__What you will do__: Which lines in the data below contain the word "RELAY"? Return each of them.

(Content revision data)
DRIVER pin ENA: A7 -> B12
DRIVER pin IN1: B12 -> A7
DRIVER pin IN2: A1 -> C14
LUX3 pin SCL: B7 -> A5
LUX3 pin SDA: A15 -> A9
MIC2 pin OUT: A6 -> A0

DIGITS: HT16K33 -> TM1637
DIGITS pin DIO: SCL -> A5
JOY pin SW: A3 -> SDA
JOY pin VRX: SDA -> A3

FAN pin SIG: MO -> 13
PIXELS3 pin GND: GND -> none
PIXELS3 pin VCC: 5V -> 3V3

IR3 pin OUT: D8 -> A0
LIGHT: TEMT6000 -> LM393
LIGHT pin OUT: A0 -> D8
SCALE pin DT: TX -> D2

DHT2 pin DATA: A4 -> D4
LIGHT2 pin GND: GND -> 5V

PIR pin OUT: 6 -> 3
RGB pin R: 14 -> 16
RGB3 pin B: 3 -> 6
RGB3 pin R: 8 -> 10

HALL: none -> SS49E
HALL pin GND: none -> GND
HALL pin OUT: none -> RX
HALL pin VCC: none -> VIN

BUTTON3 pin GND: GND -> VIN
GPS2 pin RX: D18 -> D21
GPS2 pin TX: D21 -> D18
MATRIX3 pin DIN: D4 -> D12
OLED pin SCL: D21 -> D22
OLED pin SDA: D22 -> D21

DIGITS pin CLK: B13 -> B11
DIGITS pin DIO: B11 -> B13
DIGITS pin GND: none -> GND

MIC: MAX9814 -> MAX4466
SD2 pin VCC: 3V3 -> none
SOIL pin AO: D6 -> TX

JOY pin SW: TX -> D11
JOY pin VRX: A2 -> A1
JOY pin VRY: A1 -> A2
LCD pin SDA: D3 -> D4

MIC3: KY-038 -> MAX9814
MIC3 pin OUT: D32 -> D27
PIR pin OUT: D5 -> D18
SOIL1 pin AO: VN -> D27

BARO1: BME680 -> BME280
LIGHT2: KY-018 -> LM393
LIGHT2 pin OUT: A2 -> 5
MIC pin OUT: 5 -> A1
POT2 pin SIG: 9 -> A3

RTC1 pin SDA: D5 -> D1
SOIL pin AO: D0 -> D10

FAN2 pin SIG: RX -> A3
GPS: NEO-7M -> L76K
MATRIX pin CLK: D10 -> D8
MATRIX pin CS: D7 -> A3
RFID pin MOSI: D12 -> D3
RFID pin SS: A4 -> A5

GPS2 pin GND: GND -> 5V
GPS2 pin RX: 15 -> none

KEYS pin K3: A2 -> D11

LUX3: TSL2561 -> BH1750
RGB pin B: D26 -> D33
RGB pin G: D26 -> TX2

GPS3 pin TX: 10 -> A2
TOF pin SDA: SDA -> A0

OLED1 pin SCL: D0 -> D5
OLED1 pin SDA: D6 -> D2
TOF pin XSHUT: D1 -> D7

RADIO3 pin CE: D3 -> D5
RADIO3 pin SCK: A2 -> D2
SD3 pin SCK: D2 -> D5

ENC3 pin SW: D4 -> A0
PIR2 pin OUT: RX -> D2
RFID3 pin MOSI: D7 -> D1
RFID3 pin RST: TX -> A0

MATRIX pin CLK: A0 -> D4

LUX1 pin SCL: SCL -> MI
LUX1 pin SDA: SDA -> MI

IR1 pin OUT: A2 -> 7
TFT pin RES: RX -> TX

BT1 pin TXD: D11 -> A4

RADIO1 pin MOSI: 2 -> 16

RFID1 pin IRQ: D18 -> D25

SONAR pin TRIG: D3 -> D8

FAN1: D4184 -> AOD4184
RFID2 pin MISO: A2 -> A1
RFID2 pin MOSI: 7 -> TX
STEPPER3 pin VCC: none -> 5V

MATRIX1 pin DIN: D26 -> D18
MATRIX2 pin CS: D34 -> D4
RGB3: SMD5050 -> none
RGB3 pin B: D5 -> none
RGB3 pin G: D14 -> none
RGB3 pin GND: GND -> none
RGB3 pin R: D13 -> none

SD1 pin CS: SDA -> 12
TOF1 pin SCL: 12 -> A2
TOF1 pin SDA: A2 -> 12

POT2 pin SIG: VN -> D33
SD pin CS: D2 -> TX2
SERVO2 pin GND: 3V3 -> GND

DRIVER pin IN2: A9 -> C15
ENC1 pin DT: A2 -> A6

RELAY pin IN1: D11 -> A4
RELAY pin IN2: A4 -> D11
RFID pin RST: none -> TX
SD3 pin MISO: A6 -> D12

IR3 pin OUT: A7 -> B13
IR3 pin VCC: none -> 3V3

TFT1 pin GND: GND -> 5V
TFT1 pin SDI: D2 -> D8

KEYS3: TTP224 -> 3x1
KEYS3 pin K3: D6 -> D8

__Written solution__:
RELAY pin IN1: D11 -> A4
RELAY pin IN2: A4 -> D11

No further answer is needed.